Given entries »
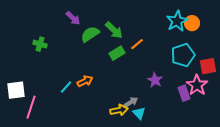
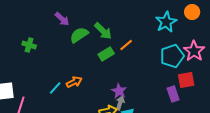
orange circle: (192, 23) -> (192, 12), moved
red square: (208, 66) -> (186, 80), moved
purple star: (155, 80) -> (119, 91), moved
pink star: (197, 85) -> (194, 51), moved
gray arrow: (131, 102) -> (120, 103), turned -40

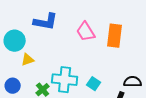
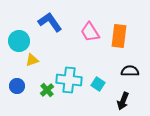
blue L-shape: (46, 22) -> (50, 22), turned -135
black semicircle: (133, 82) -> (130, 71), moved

Exercise instructions »
Leave the pictures out and output exactly the lines above, from the start of the listing through the line with "blue L-shape: (46, 22)".

Expected output »
orange circle: (192, 23) -> (192, 12), moved
red square: (208, 66) -> (186, 80), moved
purple star: (155, 80) -> (119, 91), moved
pink star: (197, 85) -> (194, 51), moved
gray arrow: (131, 102) -> (120, 103), turned -40

blue L-shape: (46, 22) -> (50, 22), turned -135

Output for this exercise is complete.